Please retype the listing exactly as it appears, skipping each picture.

Given data section start

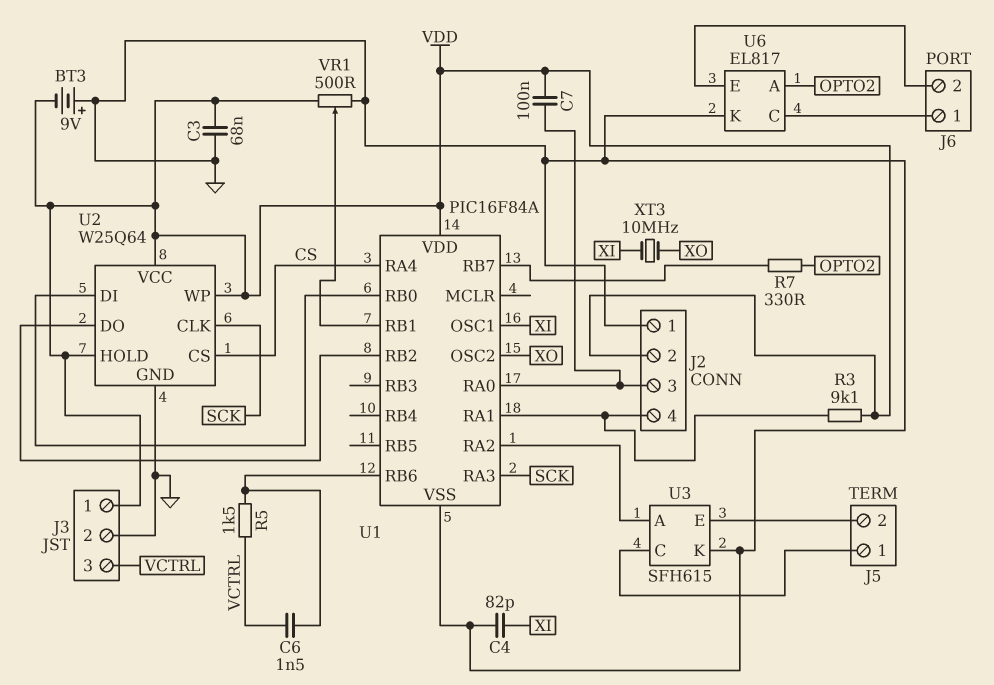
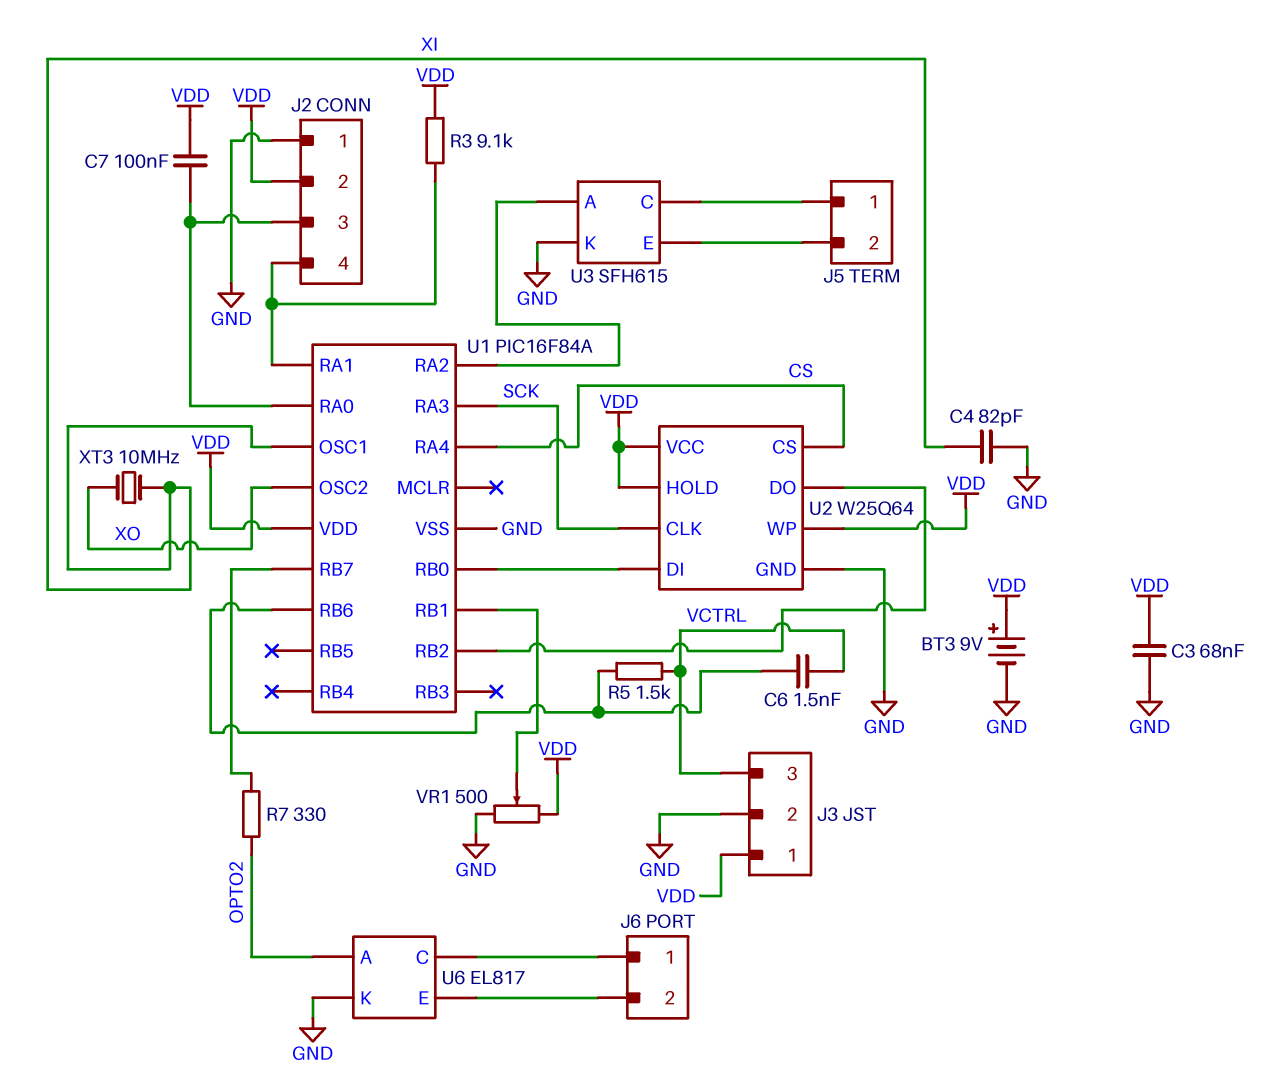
BT3: 9V (plus GND, minus VDD) -> 9V (plus VDD, minus GND)

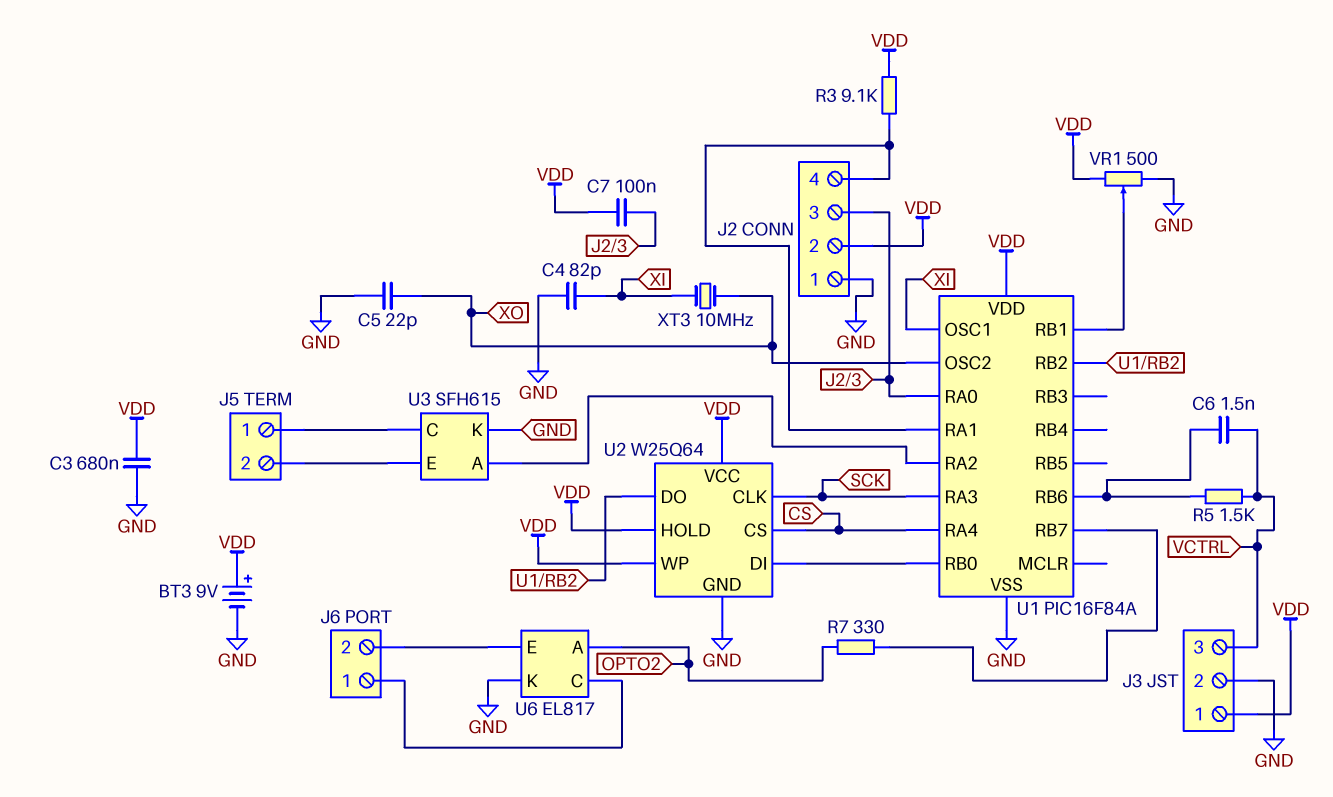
C3: 68nF (GND, VDD) -> 680nF (GND, VDD)
C5: none -> 22pF (GND, XO)

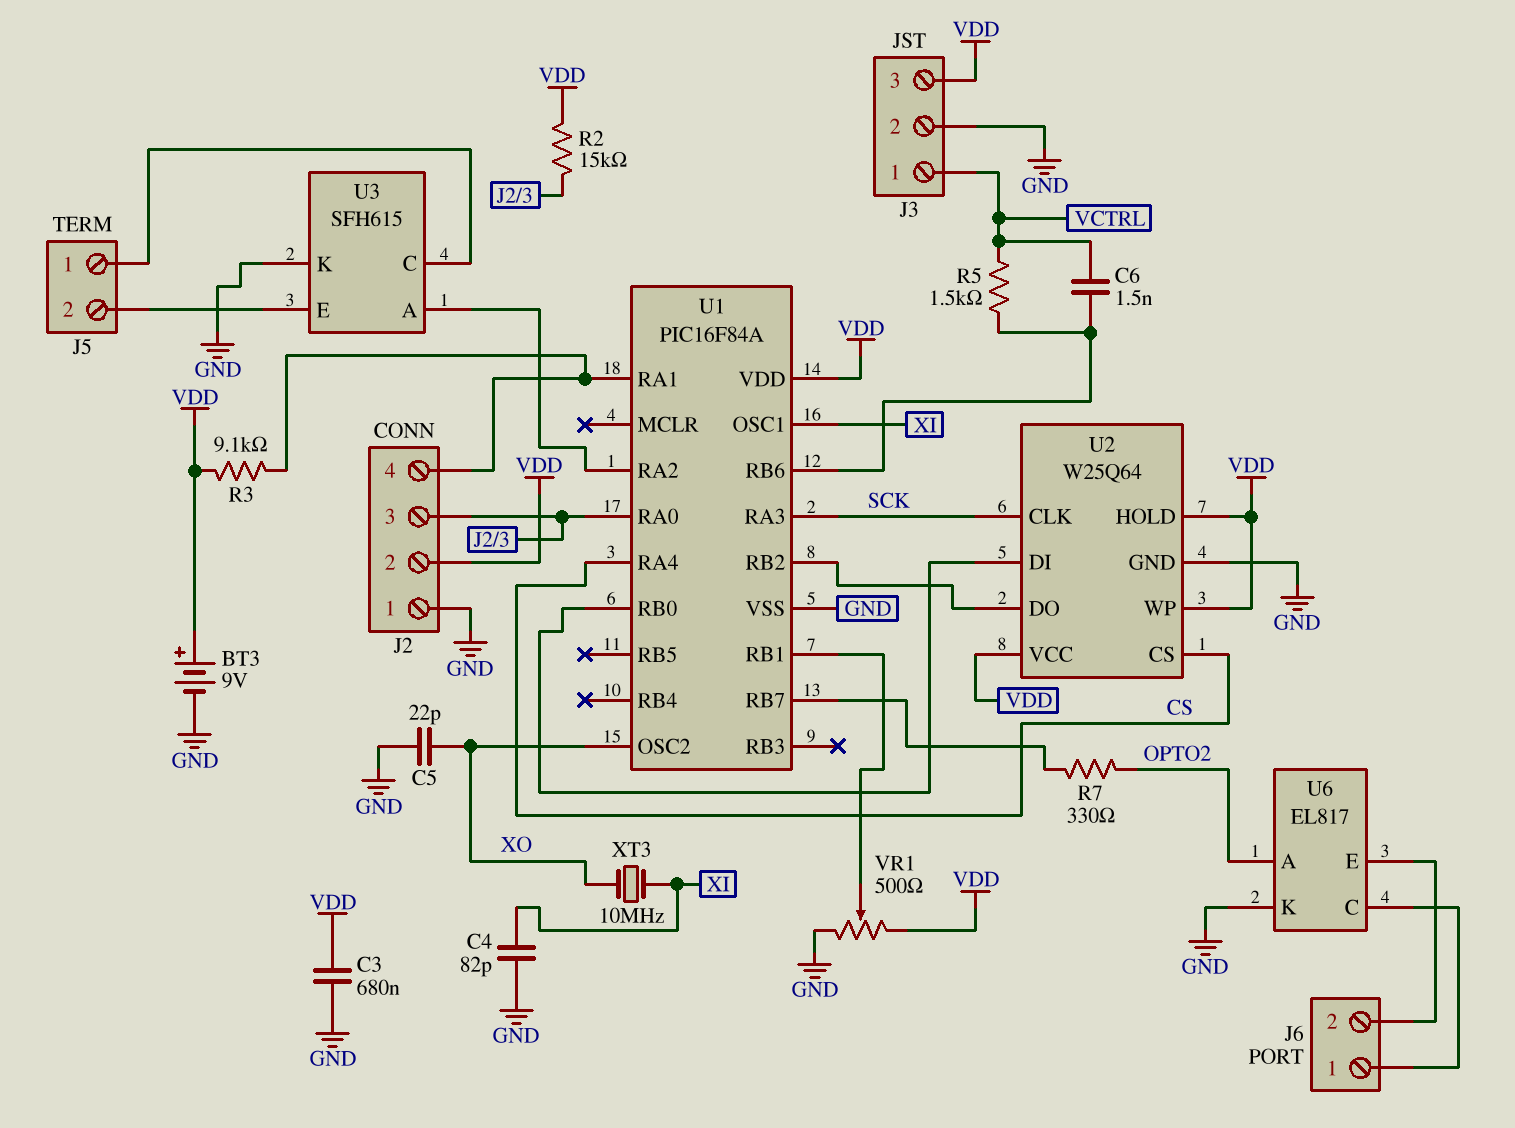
C7: 100nF (J2/3, VDD) -> none
J3 pin 1: VDD -> VCTRL
J3 pin 3: VCTRL -> VDD
R2: none -> 15k (J2/3, VDD)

Given data section end

Your response.
BT3: 9V (plus GND, minus VDD) -> 9V (plus VDD, minus GND)

C3: 68nF (GND, VDD) -> 680nF (GND, VDD)
C5: none -> 22pF (GND, XO)

C7: 100nF (J2/3, VDD) -> none
J3 pin 1: VDD -> VCTRL
J3 pin 3: VCTRL -> VDD
R2: none -> 15k (J2/3, VDD)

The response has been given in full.